**About this exercise:** Only the text belongs in the copy: repeat each record exactly, without pictures.

**Material provided:**
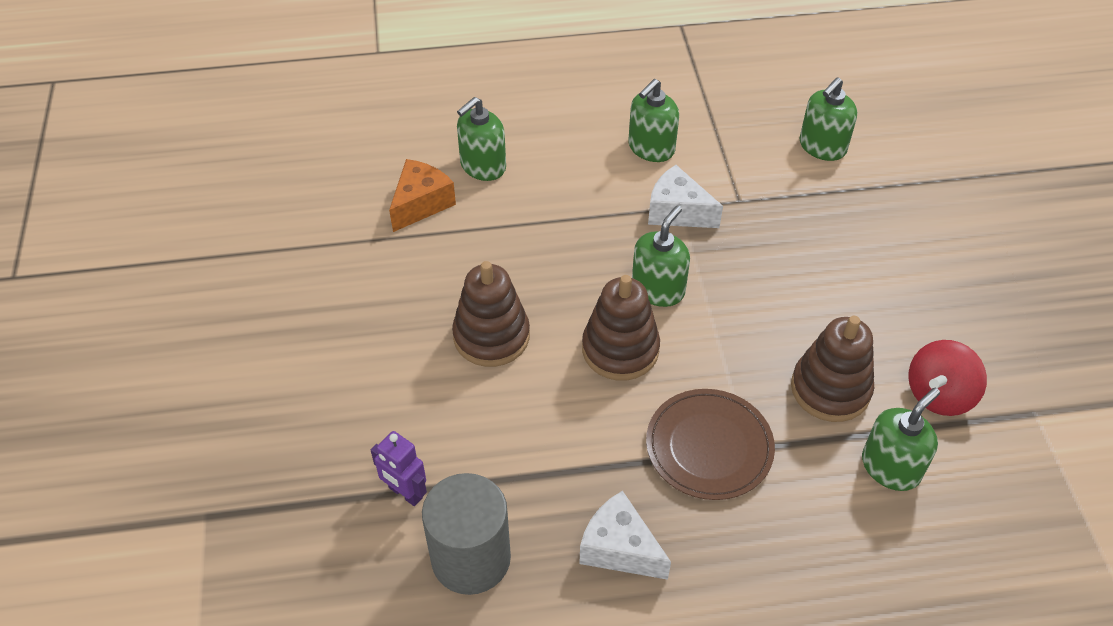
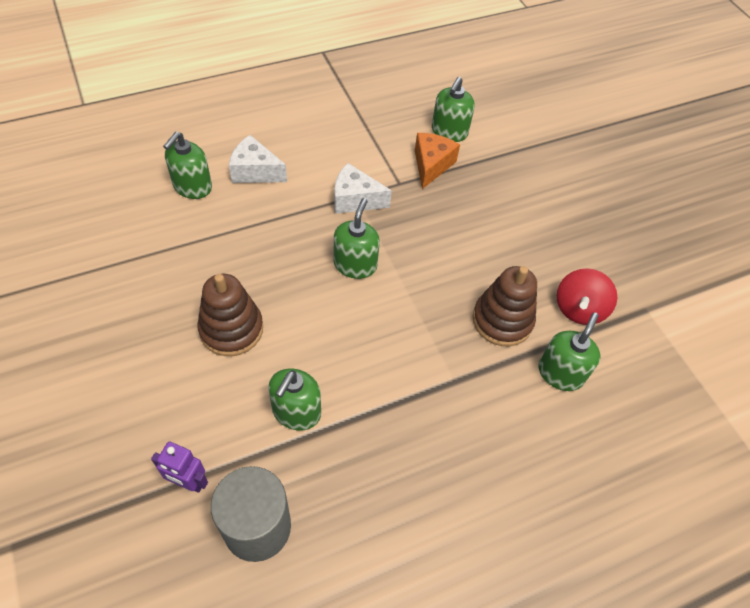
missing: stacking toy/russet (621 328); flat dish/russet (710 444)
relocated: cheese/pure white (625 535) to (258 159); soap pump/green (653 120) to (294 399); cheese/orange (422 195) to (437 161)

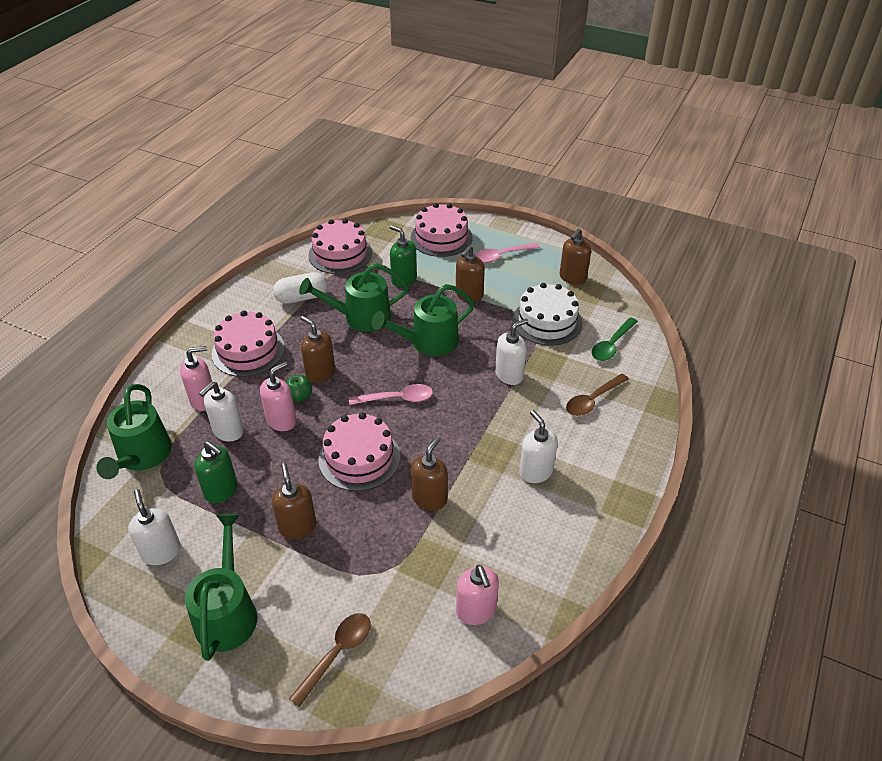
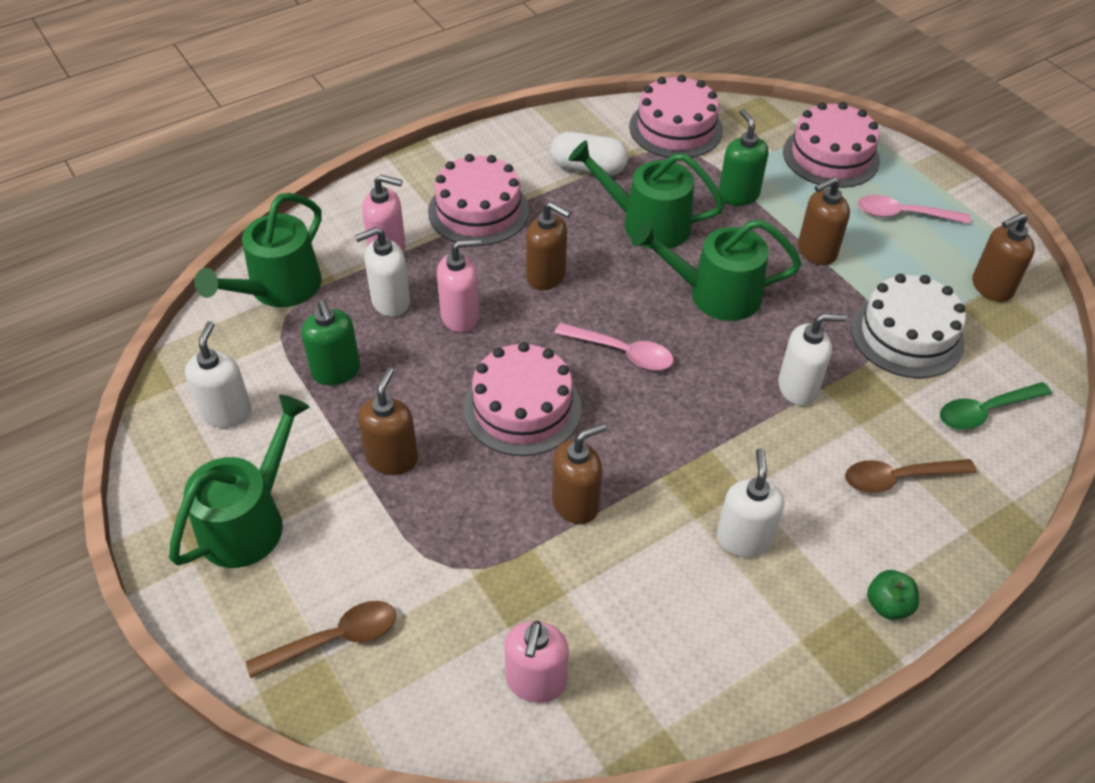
relocated: apple fruit/green (299 388) to (893 595)
spun: soap pump/russet (318 349) = (548 246) 135 degrees clockwise

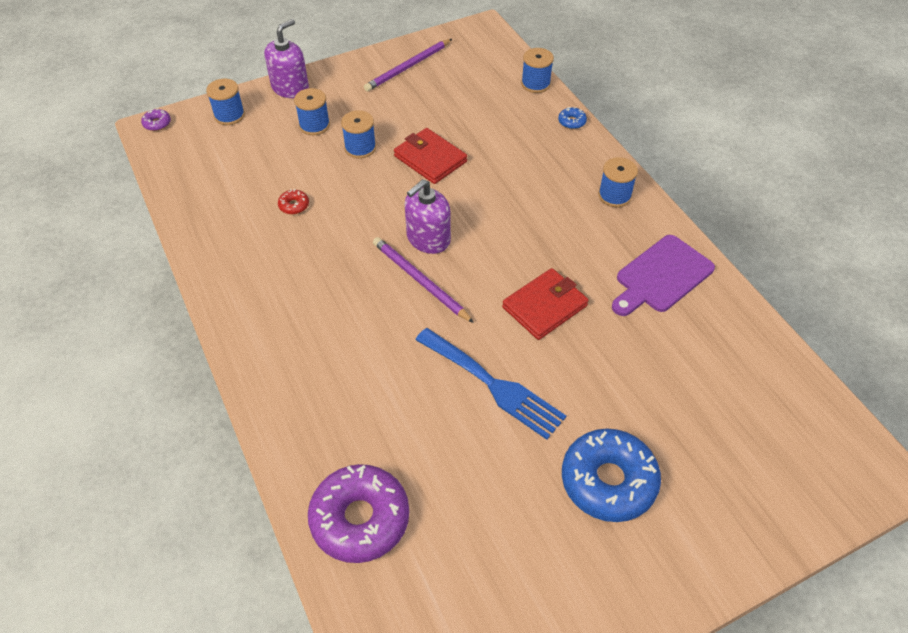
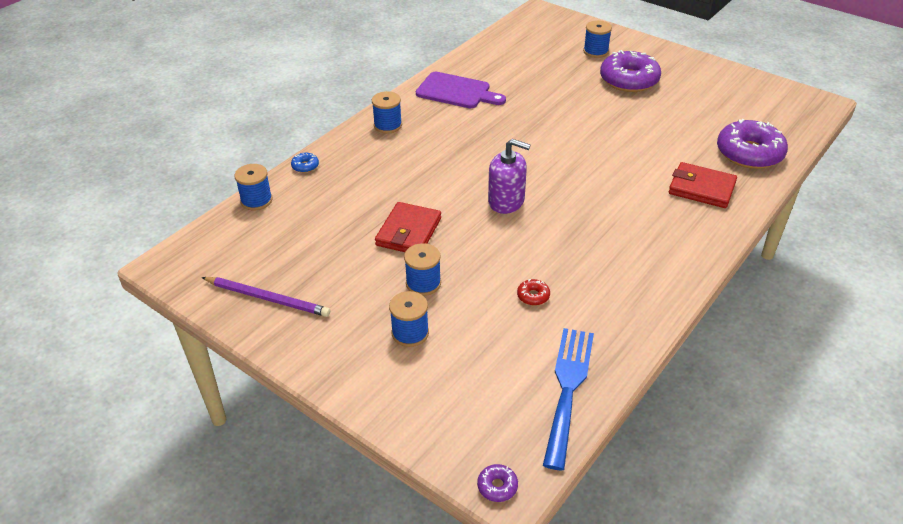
missing: soap pump/royal purple (286 58); wooden pencil/royal purple (423 280)
relocated: table fork/royal blue (490 384) to (568 399); reel of thread/royal blue (225 102) to (597 39); card wallet/red (545 304) to (703 185)
colour: doughnut/royal blue (611 475) to doughnut/royal purple (630 71)

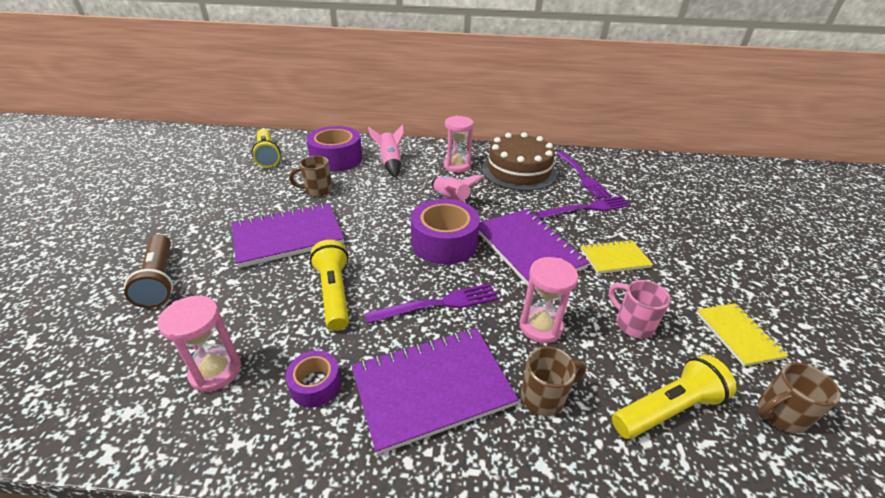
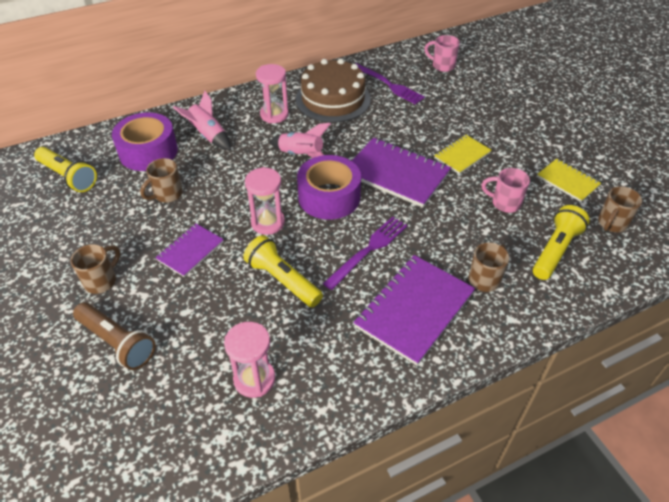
missing: roll of tape/royal purple (313 379); table fork/royal purple (583 207)
appeared: coffee mug/russet (95 269); coffee mug/rose-pink (442 53)
relocated: hourglass/rose-pink (549 300) to (265 201)
size: notebook/royal purple (288 235) = (189 250) x0.57

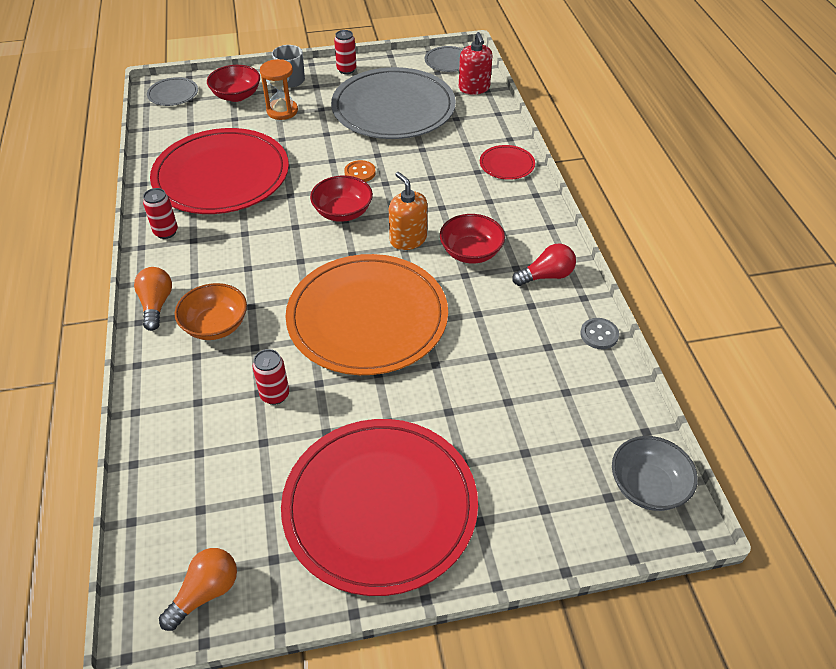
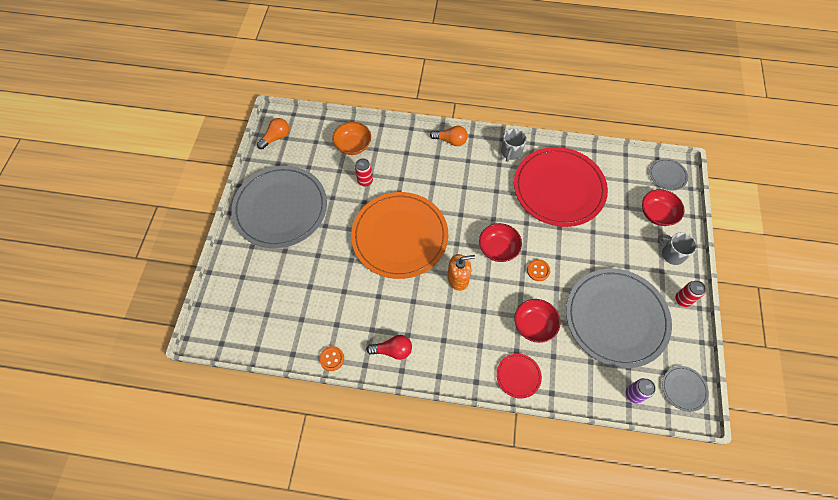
missing: hourglass/orange (279 89); deep dish/grey (655 473)
relocated: deep dish/orange (211 311) to (351 138); deep dish/red (472 238) to (537 321)
exchanged: soda can/red (160 213) to coffee mug/grey (514 145); soap pump/red (476 63) to soda can/royal purple (641 390)
colour: flat dish/red (379 507) to flat dish/grey (279 207); button/grey (599 333) to button/orange (331 358)
spun: bulb/orange (198 589) = (273 133) 105 degrees counterclockwise; bulb/red (544 264) = (389 347) 90 degrees counterclockwise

**Result for this task:**
missing: stacking toy/russet (621 328); flat dish/russet (710 444)
relocated: cheese/pure white (625 535) to (258 159); soap pump/green (653 120) to (294 399); cheese/orange (422 195) to (437 161)

relocated: apple fruit/green (299 388) to (893 595)
spun: soap pump/russet (318 349) = (548 246) 135 degrees clockwise

missing: soap pump/royal purple (286 58); wooden pencil/royal purple (423 280)
relocated: table fork/royal blue (490 384) to (568 399); reel of thread/royal blue (225 102) to (597 39); card wallet/red (545 304) to (703 185)
colour: doughnut/royal blue (611 475) to doughnut/royal purple (630 71)

missing: roll of tape/royal purple (313 379); table fork/royal purple (583 207)
appeared: coffee mug/russet (95 269); coffee mug/rose-pink (442 53)
relocated: hourglass/rose-pink (549 300) to (265 201)
size: notebook/royal purple (288 235) = (189 250) x0.57

missing: hourglass/orange (279 89); deep dish/grey (655 473)
relocated: deep dish/orange (211 311) to (351 138); deep dish/red (472 238) to (537 321)
exchanged: soda can/red (160 213) to coffee mug/grey (514 145); soap pump/red (476 63) to soda can/royal purple (641 390)
colour: flat dish/red (379 507) to flat dish/grey (279 207); button/grey (599 333) to button/orange (331 358)
spun: bulb/orange (198 589) = (273 133) 105 degrees counterclockwise; bulb/red (544 264) = (389 347) 90 degrees counterclockwise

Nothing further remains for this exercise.